### [YOUR INSTRUCTIONS]
Express each line of the material below as a row in a Markdown table with the columns Row and Line, numbering the rows in order and leaving out blank lines.

(Data items)
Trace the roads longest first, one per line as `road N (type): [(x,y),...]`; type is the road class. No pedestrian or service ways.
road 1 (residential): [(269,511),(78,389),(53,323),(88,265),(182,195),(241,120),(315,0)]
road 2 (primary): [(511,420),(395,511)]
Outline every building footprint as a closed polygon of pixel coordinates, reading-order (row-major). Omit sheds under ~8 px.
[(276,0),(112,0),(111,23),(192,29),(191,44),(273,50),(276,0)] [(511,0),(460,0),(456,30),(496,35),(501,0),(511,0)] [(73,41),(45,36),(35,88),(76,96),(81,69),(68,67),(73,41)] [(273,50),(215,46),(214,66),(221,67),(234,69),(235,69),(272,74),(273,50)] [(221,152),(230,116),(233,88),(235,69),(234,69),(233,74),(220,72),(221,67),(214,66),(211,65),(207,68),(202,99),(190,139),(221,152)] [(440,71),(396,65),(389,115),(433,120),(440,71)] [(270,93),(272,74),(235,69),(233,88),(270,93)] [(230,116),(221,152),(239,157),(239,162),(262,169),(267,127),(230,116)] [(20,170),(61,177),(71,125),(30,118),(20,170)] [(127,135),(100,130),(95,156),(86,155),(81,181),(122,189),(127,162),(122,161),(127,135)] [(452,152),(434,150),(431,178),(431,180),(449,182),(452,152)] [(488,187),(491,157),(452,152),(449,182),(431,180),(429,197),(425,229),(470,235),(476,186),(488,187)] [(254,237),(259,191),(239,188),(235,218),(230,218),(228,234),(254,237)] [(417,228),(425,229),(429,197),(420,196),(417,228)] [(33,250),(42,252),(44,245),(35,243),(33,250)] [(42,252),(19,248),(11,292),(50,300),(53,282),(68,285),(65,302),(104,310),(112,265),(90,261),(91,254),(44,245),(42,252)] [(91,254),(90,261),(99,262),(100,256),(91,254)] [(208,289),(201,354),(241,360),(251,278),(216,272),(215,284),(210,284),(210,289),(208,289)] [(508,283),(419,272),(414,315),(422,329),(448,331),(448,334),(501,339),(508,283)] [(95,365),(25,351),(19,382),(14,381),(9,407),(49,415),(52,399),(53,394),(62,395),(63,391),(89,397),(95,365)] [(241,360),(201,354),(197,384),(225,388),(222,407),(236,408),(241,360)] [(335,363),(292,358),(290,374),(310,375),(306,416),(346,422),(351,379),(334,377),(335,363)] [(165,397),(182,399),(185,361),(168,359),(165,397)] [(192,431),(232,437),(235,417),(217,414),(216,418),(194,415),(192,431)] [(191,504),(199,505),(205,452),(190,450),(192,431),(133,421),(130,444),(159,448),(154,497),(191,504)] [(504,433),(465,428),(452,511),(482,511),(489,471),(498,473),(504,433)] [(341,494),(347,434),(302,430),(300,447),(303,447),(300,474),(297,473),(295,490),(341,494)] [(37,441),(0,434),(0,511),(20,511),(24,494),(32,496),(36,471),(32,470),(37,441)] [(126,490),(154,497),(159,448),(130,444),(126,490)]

### [THE RESPONSE]
| Row | Line |
|---|---|
| 1 | Trace the roads longest first, one per line as `road N (type): [(x,y),...]`; type is the road class. No pedestrian or service ways. |
| 2 | road 1 (residential): [(269,511),(78,389),(53,323),(88,265),(182,195),(241,120),(315,0)] |
| 3 | road 2 (primary): [(511,420),(395,511)] |
| 4 | Outline every building footprint as a closed polygon of pixel coordinates, reading-order (row-major). Omit sheds under ~8 px. |
| 5 | [(276,0),(112,0),(111,23),(192,29),(191,44),(273,50),(276,0)] [(511,0),(460,0),(456,30),(496,35),(501,0),(511,0)] [(73,41),(45,36),(35,88),(76,96),(81,69),(68,67),(73,41)] [(273,50),(215,46),(214,66),(221,67),(234,69),(235,69),(272,74),(273,50)] [(221,152),(230,116),(233,88),(235,69),(234,69),(233,74),(220,72),(221,67),(214,66),(211,65),(207,68),(202,99),(190,139),(221,152)] [(440,71),(396,65),(389,115),(433,120),(440,71)] [(270,93),(272,74),(235,69),(233,88),(270,93)] [(230,116),(221,152),(239,157),(239,162),(262,169),(267,127),(230,116)] [(20,170),(61,177),(71,125),(30,118),(20,170)] [(127,135),(100,130),(95,156),(86,155),(81,181),(122,189),(127,162),(122,161),(127,135)] [(452,152),(434,150),(431,178),(431,180),(449,182),(452,152)] [(488,187),(491,157),(452,152),(449,182),(431,180),(429,197),(425,229),(470,235),(476,186),(488,187)] [(254,237),(259,191),(239,188),(235,218),(230,218),(228,234),(254,237)] [(417,228),(425,229),(429,197),(420,196),(417,228)] [(33,250),(42,252),(44,245),(35,243),(33,250)] [(42,252),(19,248),(11,292),(50,300),(53,282),(68,285),(65,302),(104,310),(112,265),(90,261),(91,254),(44,245),(42,252)] [(91,254),(90,261),(99,262),(100,256),(91,254)] [(208,289),(201,354),(241,360),(251,278),(216,272),(215,284),(210,284),(210,289),(208,289)] [(508,283),(419,272),(414,315),(422,329),(448,331),(448,334),(501,339),(508,283)] [(95,365),(25,351),(19,382),(14,381),(9,407),(49,415),(52,399),(53,394),(62,395),(63,391),(89,397),(95,365)] [(241,360),(201,354),(197,384),(225,388),(222,407),(236,408),(241,360)] [(335,363),(292,358),(290,374),(310,375),(306,416),(346,422),(351,379),(334,377),(335,363)] [(165,397),(182,399),(185,361),(168,359),(165,397)] [(192,431),(232,437),(235,417),(217,414),(216,418),(194,415),(192,431)] [(191,504),(199,505),(205,452),(190,450),(192,431),(133,421),(130,444),(159,448),(154,497),(191,504)] [(504,433),(465,428),(452,511),(482,511),(489,471),(498,473),(504,433)] [(341,494),(347,434),(302,430),(300,447),(303,447),(300,474),(297,473),(295,490),(341,494)] [(37,441),(0,434),(0,511),(20,511),(24,494),(32,496),(36,471),(32,470),(37,441)] [(126,490),(154,497),(159,448),(130,444),(126,490)] |